What must be handed in is the entire listing, exactly as written, with no pictures.

**SUPPLIED RECORDS:**
───
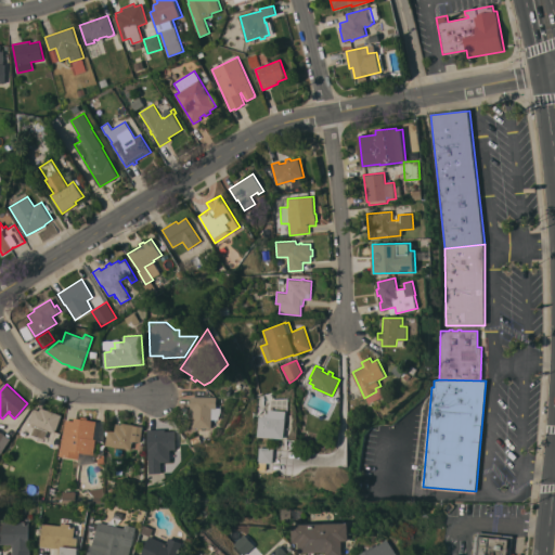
[(214,428),(194,428),(194,408),(192,408),(192,396),(218,397),(218,409),(214,409),(214,428)]
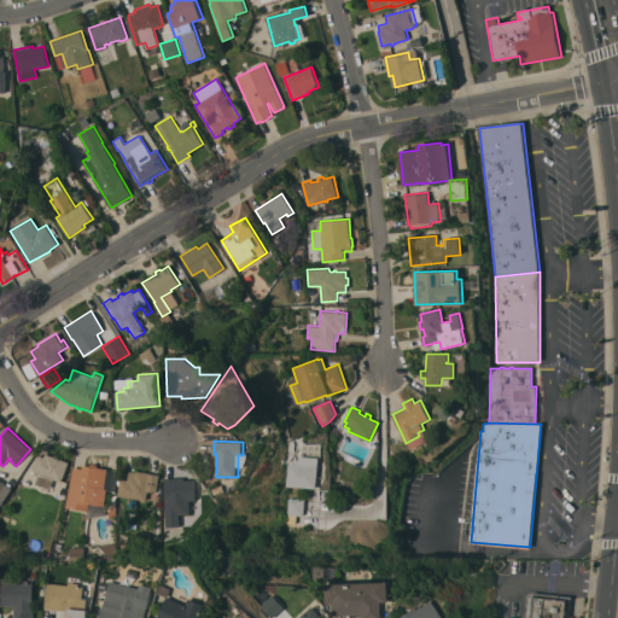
[(33,471),(38,454),(45,456),(45,454),(47,454),(69,461),(62,482),(33,471)]
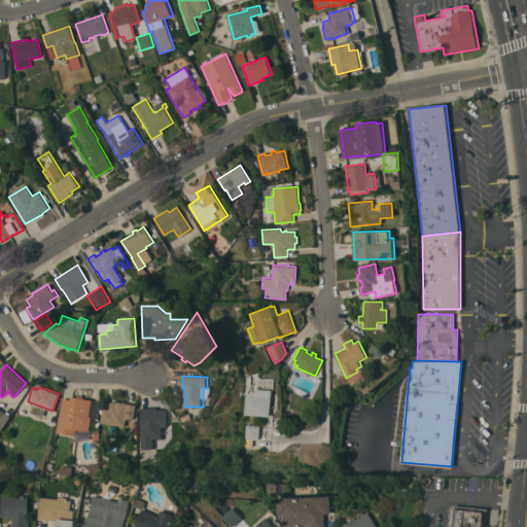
[(244,415),(246,395),(254,395),(254,389),(272,390),(270,416),(244,415)]
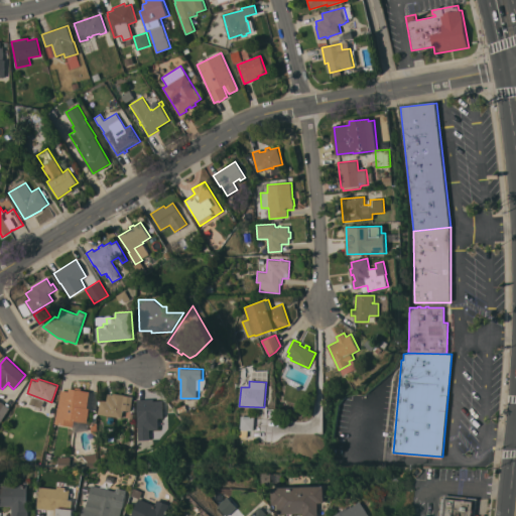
[(61,390),(69,391),(70,388),(76,389),(77,387),(82,388),(82,390),(98,393),(98,411),(90,409),(88,423),(75,421),(74,426),(55,423),(61,390)]
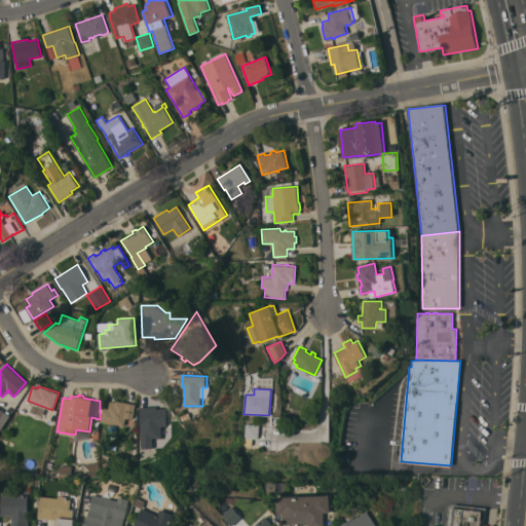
[(101,422),(102,414),(101,414),(102,409),(103,409),(103,408),(109,409),(110,402),(116,402),(116,401),(128,403),(125,425),(101,422)]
───
**OUTPUT OF THE EXERCISE:**
[(214,428),(194,428),(194,408),(192,408),(192,396),(218,397),(218,409),(214,409),(214,428)]
[(33,471),(38,454),(45,456),(45,454),(47,454),(69,461),(62,482),(33,471)]
[(244,415),(246,395),(254,395),(254,389),(272,390),(270,416),(244,415)]
[(61,390),(69,391),(70,388),(76,389),(77,387),(82,388),(82,390),(98,393),(98,411),(90,409),(88,423),(75,421),(74,426),(55,423),(61,390)]
[(101,422),(102,414),(101,414),(102,409),(103,409),(103,408),(109,409),(110,402),(116,402),(116,401),(128,403),(125,425),(101,422)]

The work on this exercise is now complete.